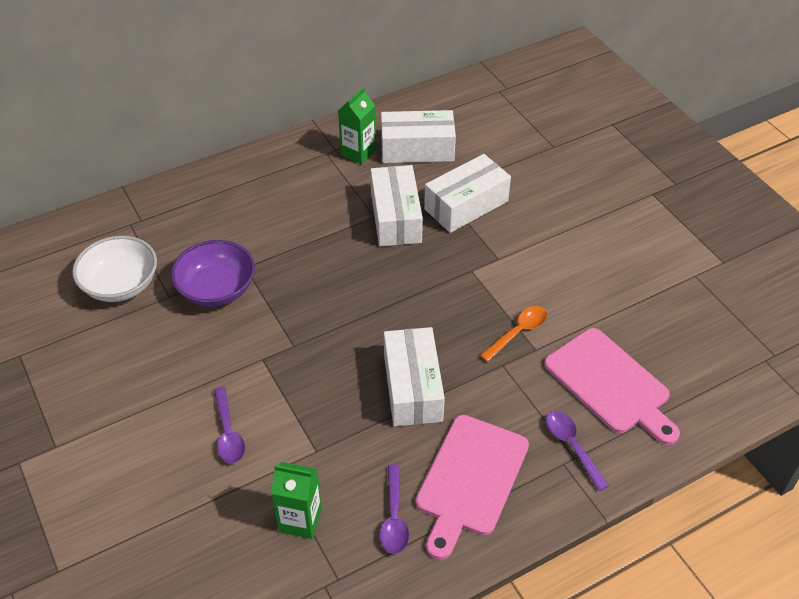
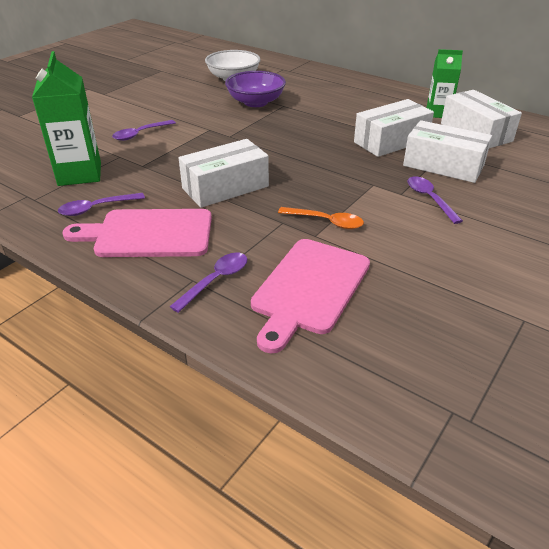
camera: 65 degrees right, 10 degrees down
(300, 520) = (80, 174): green carton -> green carton, size x1.53
(518, 244) = (430, 199): none -> purple spoon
-=-=-
*WHAT THE TASK ASKS*
Starting at the line that contains "(300, 520) = (80, 174): green", write out every line through the last one in the data above, exactly as it stands.

*EXERCISE RESULT*
(300, 520) = (80, 174): green carton -> green carton, size x1.53
(518, 244) = (430, 199): none -> purple spoon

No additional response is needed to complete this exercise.